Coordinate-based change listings

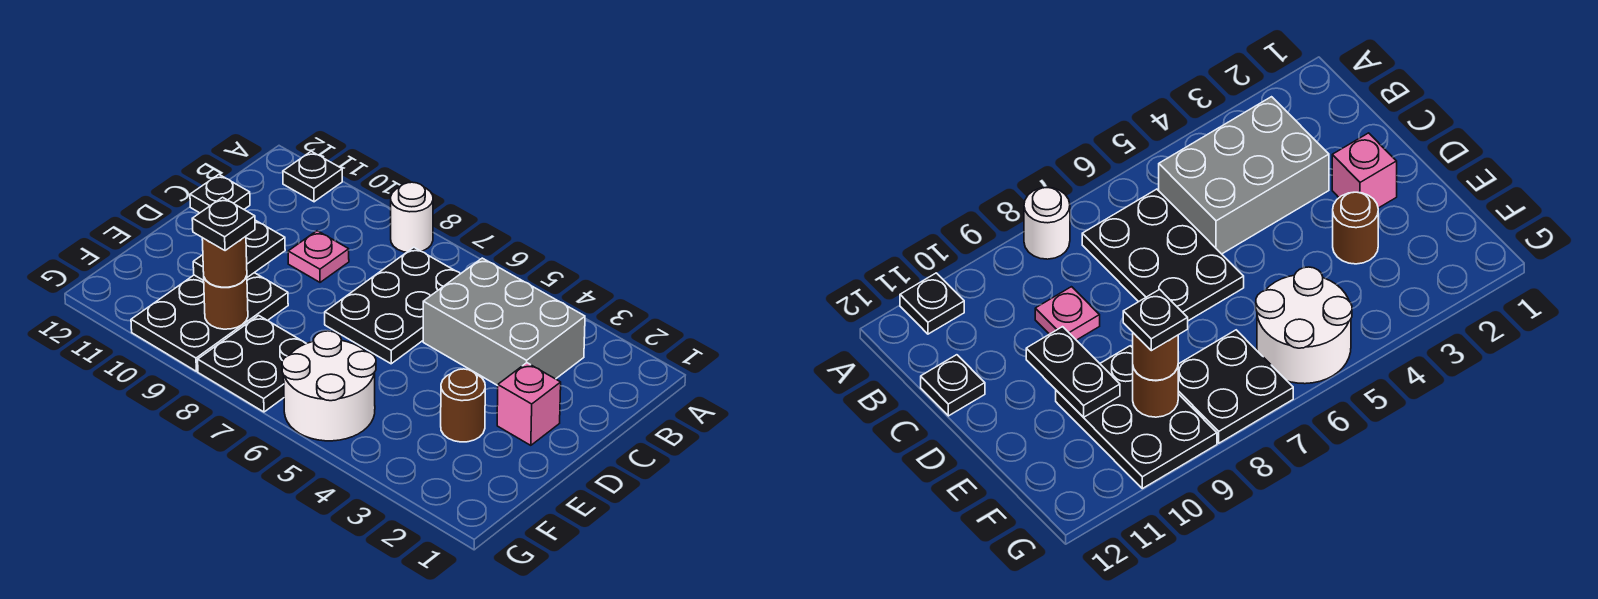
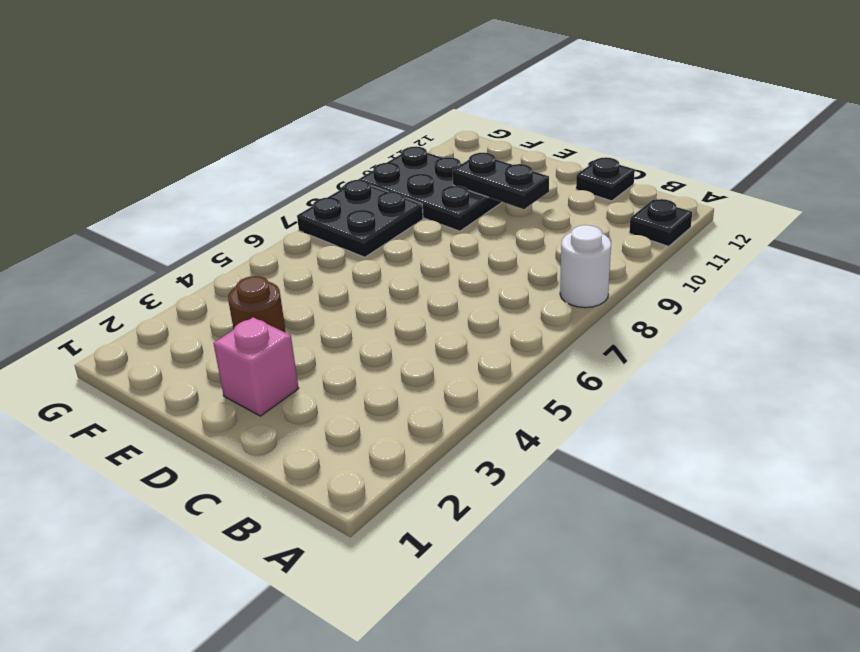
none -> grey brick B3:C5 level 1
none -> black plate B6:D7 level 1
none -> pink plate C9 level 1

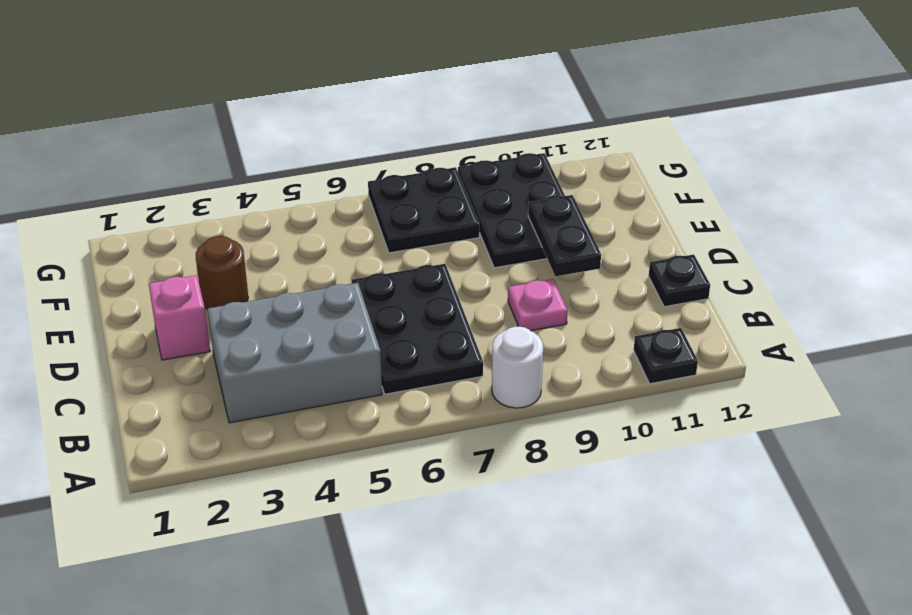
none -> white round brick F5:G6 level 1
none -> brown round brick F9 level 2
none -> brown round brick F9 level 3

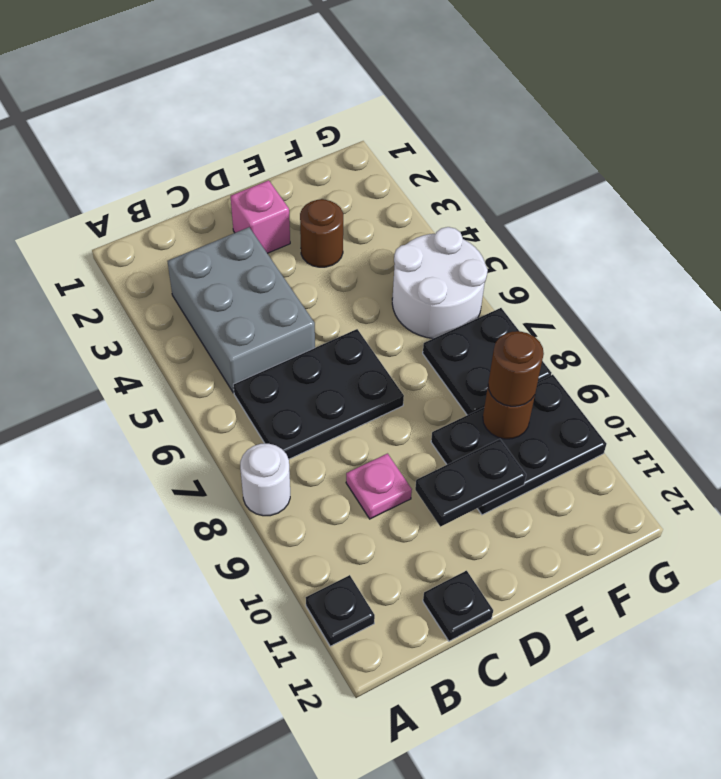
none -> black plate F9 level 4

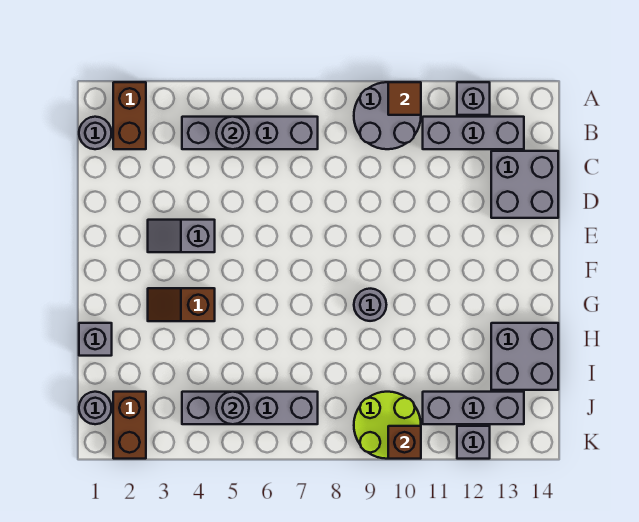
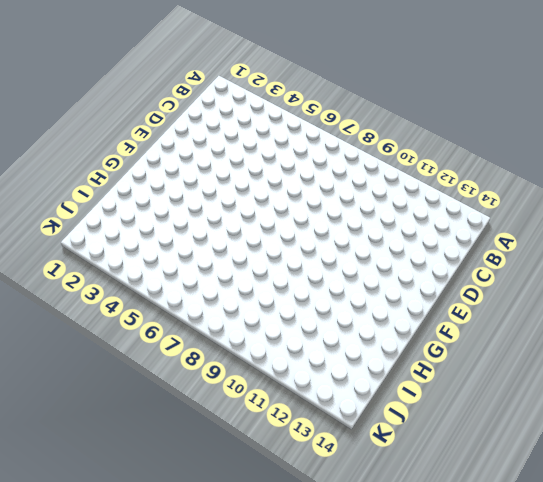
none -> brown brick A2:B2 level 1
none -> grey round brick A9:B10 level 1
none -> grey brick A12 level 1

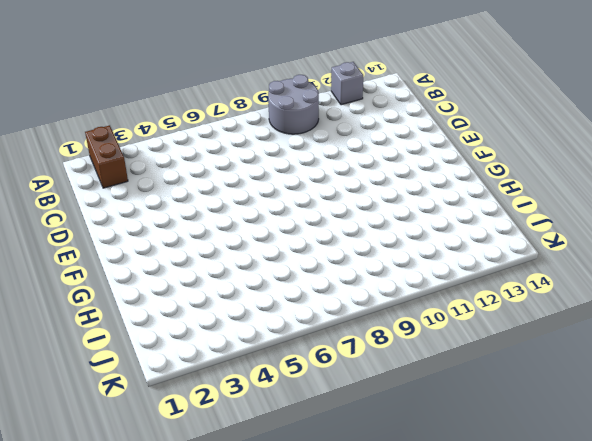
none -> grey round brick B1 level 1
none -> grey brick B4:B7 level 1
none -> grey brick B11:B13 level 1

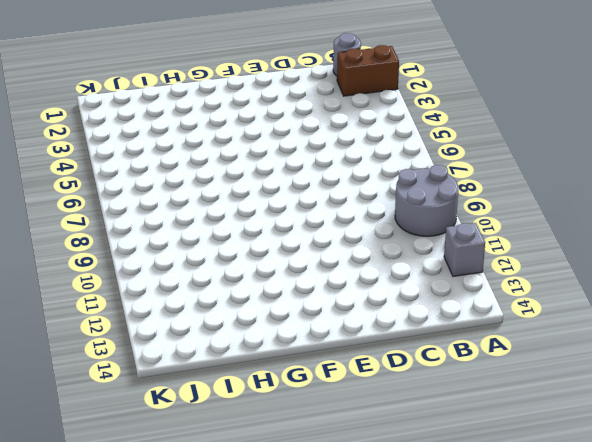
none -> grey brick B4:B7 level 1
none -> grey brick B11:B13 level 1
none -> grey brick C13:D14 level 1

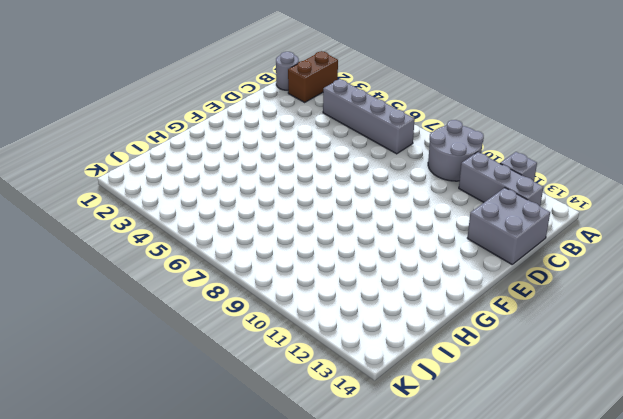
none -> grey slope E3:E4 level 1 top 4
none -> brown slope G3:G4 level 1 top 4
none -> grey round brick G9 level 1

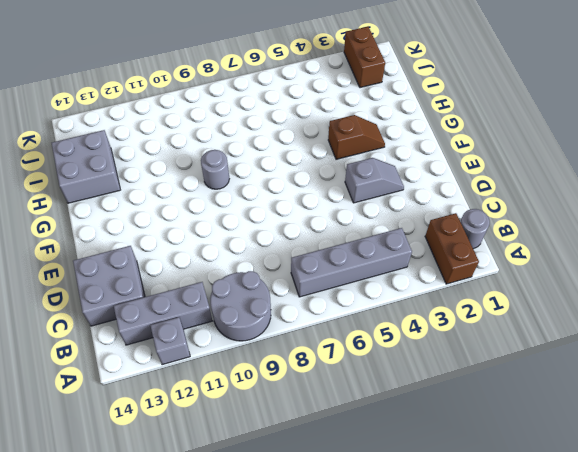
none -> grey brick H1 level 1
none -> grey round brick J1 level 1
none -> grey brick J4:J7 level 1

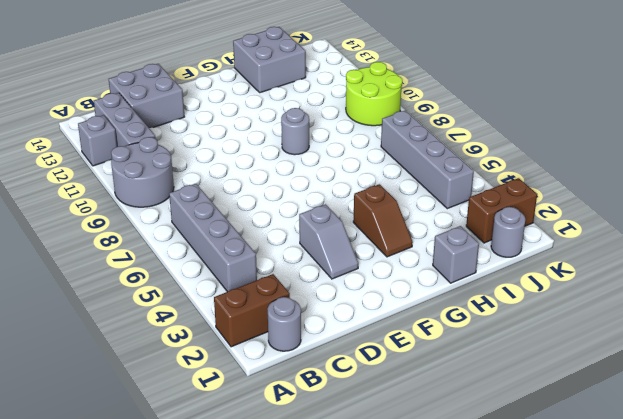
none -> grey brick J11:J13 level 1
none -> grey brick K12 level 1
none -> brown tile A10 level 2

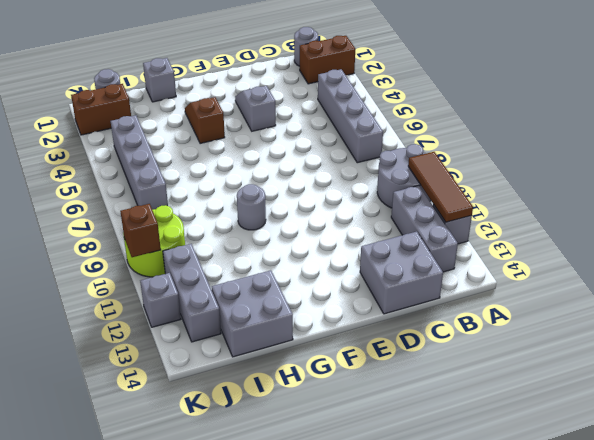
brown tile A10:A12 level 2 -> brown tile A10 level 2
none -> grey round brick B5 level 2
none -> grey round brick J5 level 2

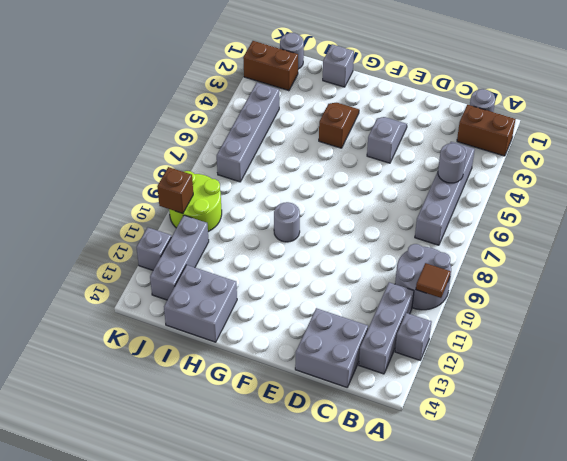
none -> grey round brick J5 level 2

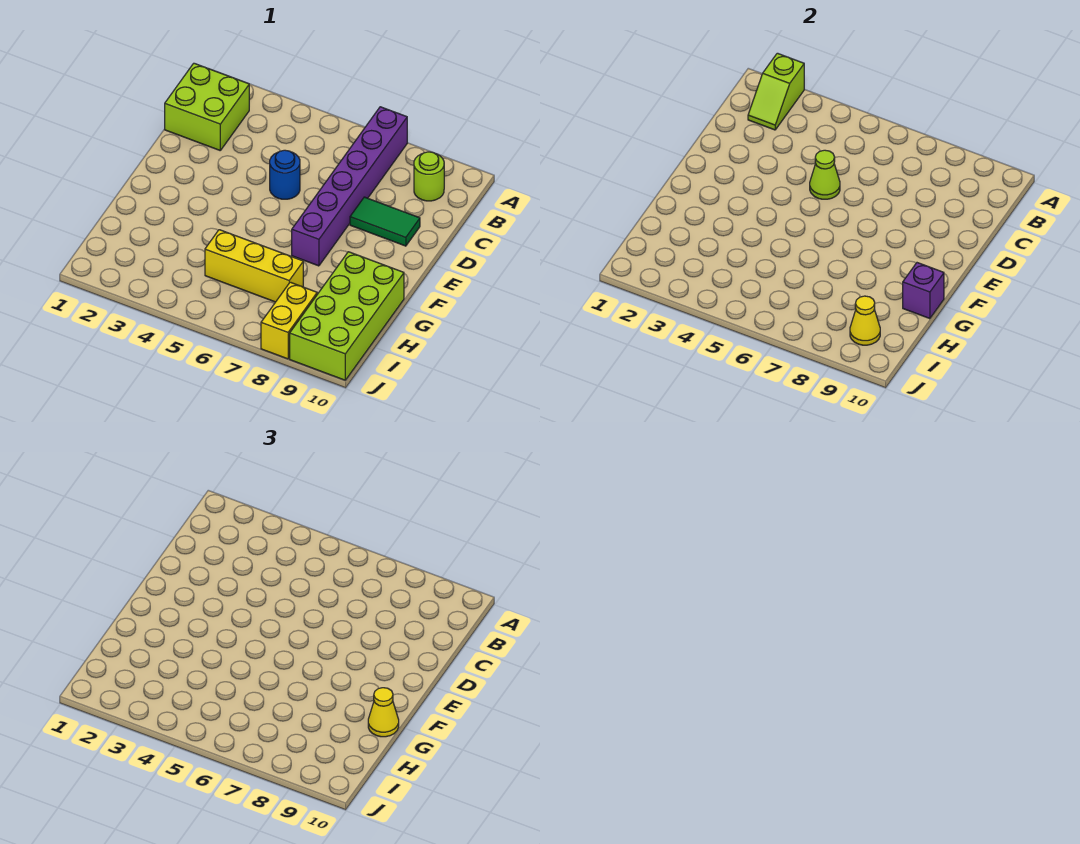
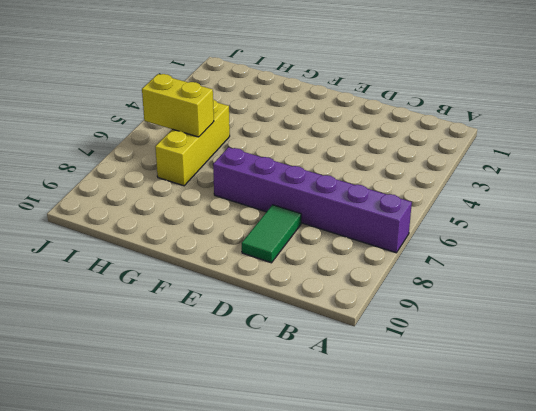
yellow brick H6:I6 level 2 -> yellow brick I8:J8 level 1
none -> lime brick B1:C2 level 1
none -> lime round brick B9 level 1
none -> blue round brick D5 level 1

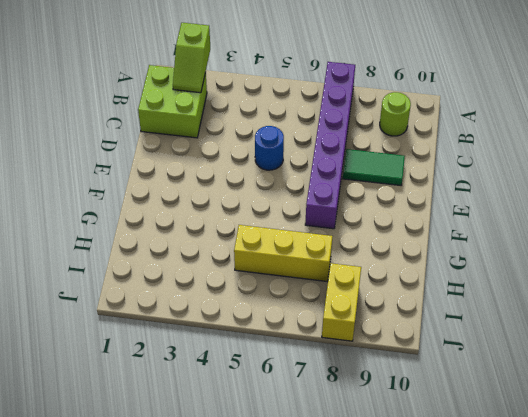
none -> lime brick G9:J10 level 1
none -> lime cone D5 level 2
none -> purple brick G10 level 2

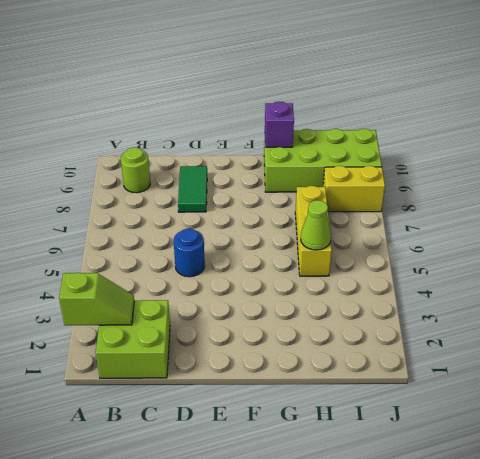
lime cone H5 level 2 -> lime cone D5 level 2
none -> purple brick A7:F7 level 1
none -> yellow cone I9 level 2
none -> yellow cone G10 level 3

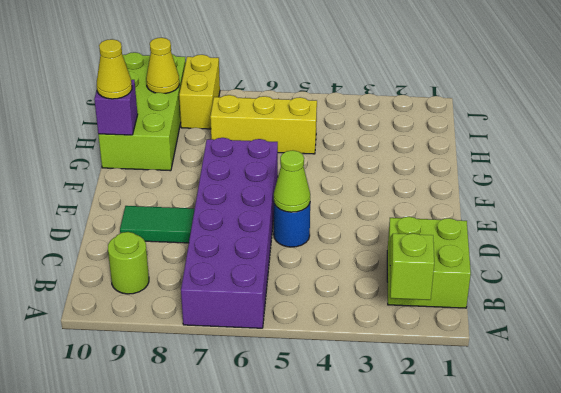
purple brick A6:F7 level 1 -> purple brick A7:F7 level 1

The problem
Go through the lines above and write each one out verbatim, skipping the pictures.

Your solution
none -> grey brick B3:C5 level 1
none -> black plate B6:D7 level 1
none -> pink plate C9 level 1

none -> white round brick F5:G6 level 1
none -> brown round brick F9 level 2
none -> brown round brick F9 level 3

none -> black plate F9 level 4

none -> brown brick A2:B2 level 1
none -> grey round brick A9:B10 level 1
none -> grey brick A12 level 1

none -> grey round brick B1 level 1
none -> grey brick B4:B7 level 1
none -> grey brick B11:B13 level 1

none -> grey brick B4:B7 level 1
none -> grey brick B11:B13 level 1
none -> grey brick C13:D14 level 1

none -> grey slope E3:E4 level 1 top 4
none -> brown slope G3:G4 level 1 top 4
none -> grey round brick G9 level 1

none -> grey brick H1 level 1
none -> grey round brick J1 level 1
none -> grey brick J4:J7 level 1

none -> grey brick J11:J13 level 1
none -> grey brick K12 level 1
none -> brown tile A10 level 2

brown tile A10:A12 level 2 -> brown tile A10 level 2
none -> grey round brick B5 level 2
none -> grey round brick J5 level 2

none -> grey round brick J5 level 2

yellow brick H6:I6 level 2 -> yellow brick I8:J8 level 1
none -> lime brick B1:C2 level 1
none -> lime round brick B9 level 1
none -> blue round brick D5 level 1

none -> lime brick G9:J10 level 1
none -> lime cone D5 level 2
none -> purple brick G10 level 2

lime cone H5 level 2 -> lime cone D5 level 2
none -> purple brick A7:F7 level 1
none -> yellow cone I9 level 2
none -> yellow cone G10 level 3

purple brick A6:F7 level 1 -> purple brick A7:F7 level 1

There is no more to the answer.